*** Opening of DATA FOR ANALYSIS ***

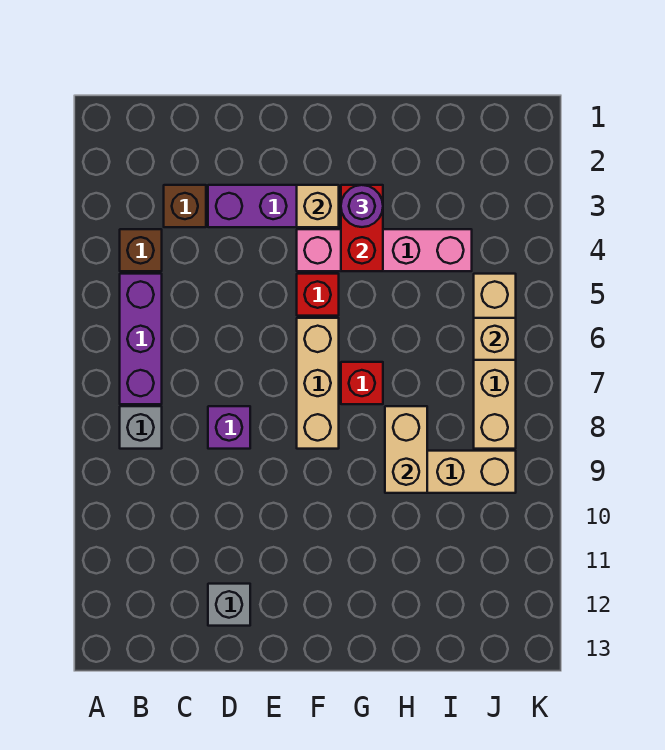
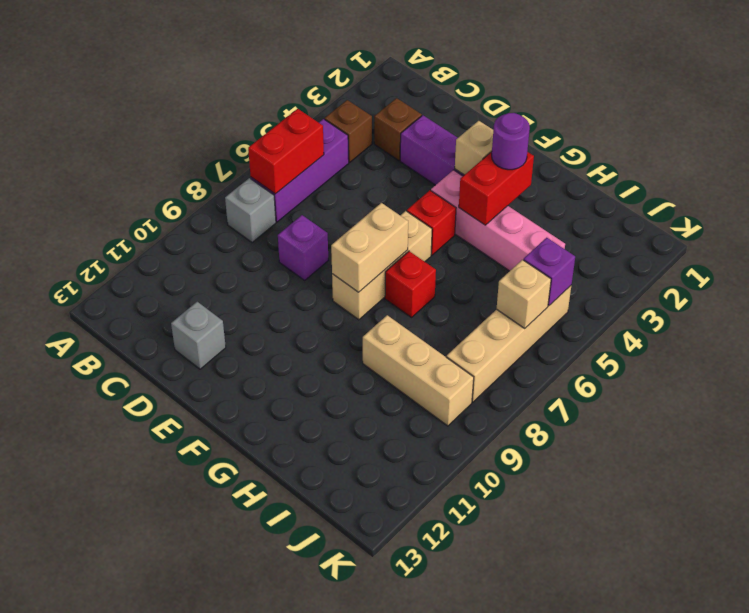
none -> red 1x2 brick [248,109,324,194]
tan 1x2 brick [385,406,427,493] -> tan 1x2 brick moved to [331,203,408,292]
none -> purple 1x1 brick [524,238,575,306]

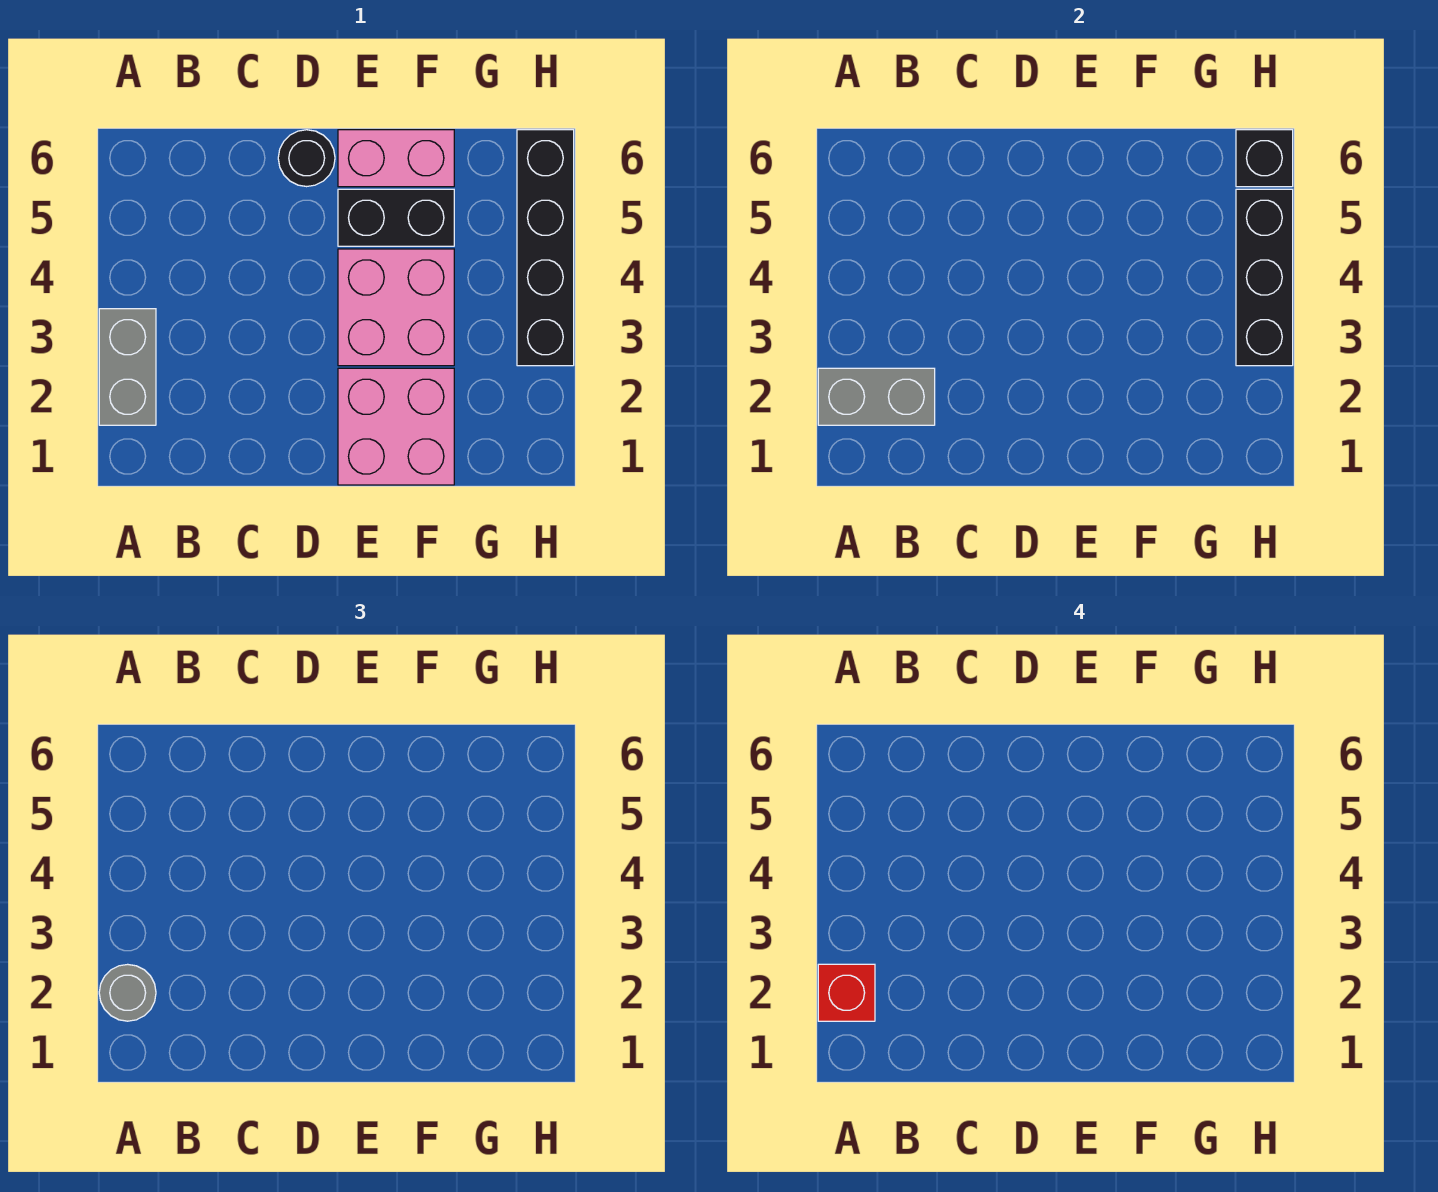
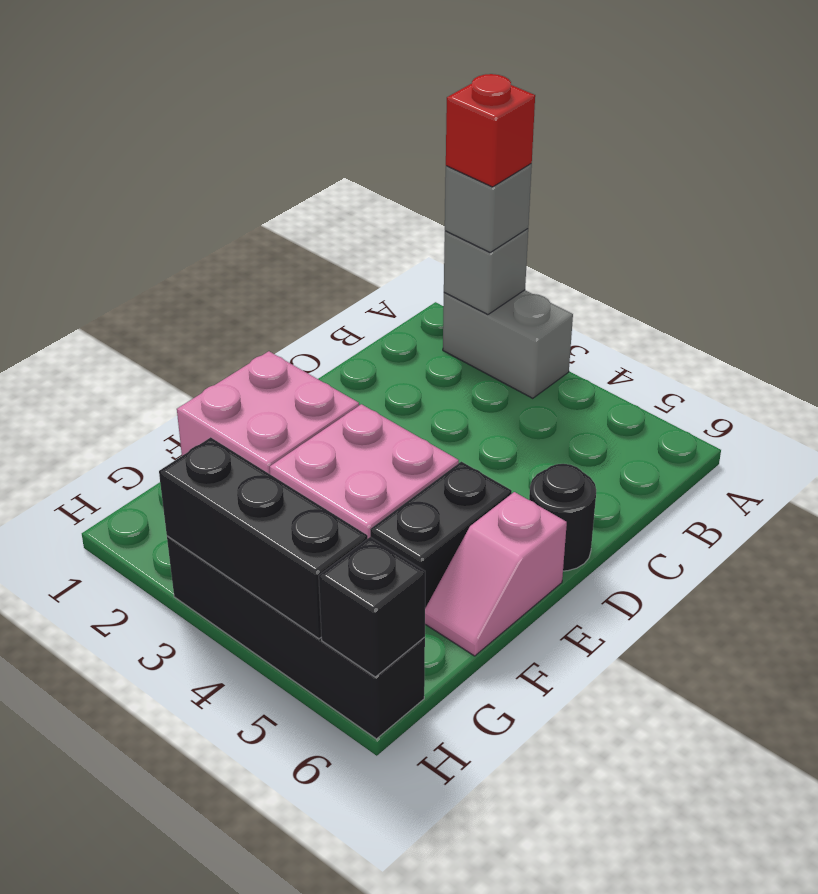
grey 1x2 brick [818,368,935,425] -> grey 1x1 brick [444,229,528,315]
grey 1x1 round brick [99,964,156,1021] -> grey 1x1 brick [445,164,532,252]
pink 1x2 brick [338,130,454,187] -> pink 1x2 slope [425,492,567,656]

*** Close of DATA FOR ANALYSIS ***

(REQUEST)
Which lines of the data above contain "none"? Copy each one.

(EXERCISE RESULT)
none -> red 1x2 brick [248,109,324,194]
none -> purple 1x1 brick [524,238,575,306]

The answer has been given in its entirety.